» **TASK INSTRUCTIONS**: Give back every entry, copied exactly.

» **Difference listings**:
******************************
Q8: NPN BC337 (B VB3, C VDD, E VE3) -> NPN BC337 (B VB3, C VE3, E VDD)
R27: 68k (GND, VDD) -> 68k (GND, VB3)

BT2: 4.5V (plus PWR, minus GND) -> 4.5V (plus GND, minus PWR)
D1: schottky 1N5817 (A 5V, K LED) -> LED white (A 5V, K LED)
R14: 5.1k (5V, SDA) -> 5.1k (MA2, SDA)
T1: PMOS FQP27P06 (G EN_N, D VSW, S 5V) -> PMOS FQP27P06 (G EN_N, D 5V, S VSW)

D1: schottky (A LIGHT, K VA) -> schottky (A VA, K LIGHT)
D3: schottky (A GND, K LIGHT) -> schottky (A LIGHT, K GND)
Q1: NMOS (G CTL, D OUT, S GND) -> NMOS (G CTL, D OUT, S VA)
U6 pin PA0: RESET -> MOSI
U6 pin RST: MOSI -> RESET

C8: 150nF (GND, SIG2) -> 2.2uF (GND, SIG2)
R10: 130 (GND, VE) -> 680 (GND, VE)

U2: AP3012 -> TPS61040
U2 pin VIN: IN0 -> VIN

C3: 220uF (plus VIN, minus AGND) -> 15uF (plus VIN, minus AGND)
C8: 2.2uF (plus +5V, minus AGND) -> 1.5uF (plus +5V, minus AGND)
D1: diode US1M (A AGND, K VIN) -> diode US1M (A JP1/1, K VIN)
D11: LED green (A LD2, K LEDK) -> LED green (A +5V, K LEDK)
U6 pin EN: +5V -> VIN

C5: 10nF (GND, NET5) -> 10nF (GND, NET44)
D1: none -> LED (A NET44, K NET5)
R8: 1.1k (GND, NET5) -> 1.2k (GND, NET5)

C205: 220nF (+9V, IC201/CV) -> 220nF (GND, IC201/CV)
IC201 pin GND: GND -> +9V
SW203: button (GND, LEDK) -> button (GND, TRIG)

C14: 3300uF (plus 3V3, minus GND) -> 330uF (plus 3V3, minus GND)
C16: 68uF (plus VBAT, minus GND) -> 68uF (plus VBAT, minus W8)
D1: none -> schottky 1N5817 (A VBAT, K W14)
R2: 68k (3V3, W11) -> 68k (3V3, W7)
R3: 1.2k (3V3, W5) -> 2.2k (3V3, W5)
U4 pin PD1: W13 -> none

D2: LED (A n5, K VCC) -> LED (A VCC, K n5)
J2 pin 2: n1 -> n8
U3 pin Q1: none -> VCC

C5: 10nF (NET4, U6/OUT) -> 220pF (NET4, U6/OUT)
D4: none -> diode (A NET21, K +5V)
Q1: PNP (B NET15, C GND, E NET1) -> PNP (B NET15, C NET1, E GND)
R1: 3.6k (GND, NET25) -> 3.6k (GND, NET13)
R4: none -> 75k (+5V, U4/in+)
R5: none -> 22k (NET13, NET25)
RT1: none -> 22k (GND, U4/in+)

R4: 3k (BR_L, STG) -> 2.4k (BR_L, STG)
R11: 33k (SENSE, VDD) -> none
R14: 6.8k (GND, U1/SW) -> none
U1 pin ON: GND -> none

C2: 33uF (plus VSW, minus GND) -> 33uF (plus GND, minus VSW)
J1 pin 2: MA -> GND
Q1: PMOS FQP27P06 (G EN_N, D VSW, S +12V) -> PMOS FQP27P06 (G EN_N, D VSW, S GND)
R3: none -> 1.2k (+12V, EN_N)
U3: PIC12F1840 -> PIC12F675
******************************
» **ANSWER TO THIS PROBLEM**:
Q8: NPN BC337 (B VB3, C VDD, E VE3) -> NPN BC337 (B VB3, C VE3, E VDD)
R27: 68k (GND, VDD) -> 68k (GND, VB3)

BT2: 4.5V (plus PWR, minus GND) -> 4.5V (plus GND, minus PWR)
D1: schottky 1N5817 (A 5V, K LED) -> LED white (A 5V, K LED)
R14: 5.1k (5V, SDA) -> 5.1k (MA2, SDA)
T1: PMOS FQP27P06 (G EN_N, D VSW, S 5V) -> PMOS FQP27P06 (G EN_N, D 5V, S VSW)

D1: schottky (A LIGHT, K VA) -> schottky (A VA, K LIGHT)
D3: schottky (A GND, K LIGHT) -> schottky (A LIGHT, K GND)
Q1: NMOS (G CTL, D OUT, S GND) -> NMOS (G CTL, D OUT, S VA)
U6 pin PA0: RESET -> MOSI
U6 pin RST: MOSI -> RESET

C8: 150nF (GND, SIG2) -> 2.2uF (GND, SIG2)
R10: 130 (GND, VE) -> 680 (GND, VE)

U2: AP3012 -> TPS61040
U2 pin VIN: IN0 -> VIN

C3: 220uF (plus VIN, minus AGND) -> 15uF (plus VIN, minus AGND)
C8: 2.2uF (plus +5V, minus AGND) -> 1.5uF (plus +5V, minus AGND)
D1: diode US1M (A AGND, K VIN) -> diode US1M (A JP1/1, K VIN)
D11: LED green (A LD2, K LEDK) -> LED green (A +5V, K LEDK)
U6 pin EN: +5V -> VIN

C5: 10nF (GND, NET5) -> 10nF (GND, NET44)
D1: none -> LED (A NET44, K NET5)
R8: 1.1k (GND, NET5) -> 1.2k (GND, NET5)

C205: 220nF (+9V, IC201/CV) -> 220nF (GND, IC201/CV)
IC201 pin GND: GND -> +9V
SW203: button (GND, LEDK) -> button (GND, TRIG)

C14: 3300uF (plus 3V3, minus GND) -> 330uF (plus 3V3, minus GND)
C16: 68uF (plus VBAT, minus GND) -> 68uF (plus VBAT, minus W8)
D1: none -> schottky 1N5817 (A VBAT, K W14)
R2: 68k (3V3, W11) -> 68k (3V3, W7)
R3: 1.2k (3V3, W5) -> 2.2k (3V3, W5)
U4 pin PD1: W13 -> none

D2: LED (A n5, K VCC) -> LED (A VCC, K n5)
J2 pin 2: n1 -> n8
U3 pin Q1: none -> VCC

C5: 10nF (NET4, U6/OUT) -> 220pF (NET4, U6/OUT)
D4: none -> diode (A NET21, K +5V)
Q1: PNP (B NET15, C GND, E NET1) -> PNP (B NET15, C NET1, E GND)
R1: 3.6k (GND, NET25) -> 3.6k (GND, NET13)
R4: none -> 75k (+5V, U4/in+)
R5: none -> 22k (NET13, NET25)
RT1: none -> 22k (GND, U4/in+)

R4: 3k (BR_L, STG) -> 2.4k (BR_L, STG)
R11: 33k (SENSE, VDD) -> none
R14: 6.8k (GND, U1/SW) -> none
U1 pin ON: GND -> none

C2: 33uF (plus VSW, minus GND) -> 33uF (plus GND, minus VSW)
J1 pin 2: MA -> GND
Q1: PMOS FQP27P06 (G EN_N, D VSW, S +12V) -> PMOS FQP27P06 (G EN_N, D VSW, S GND)
R3: none -> 1.2k (+12V, EN_N)
U3: PIC12F1840 -> PIC12F675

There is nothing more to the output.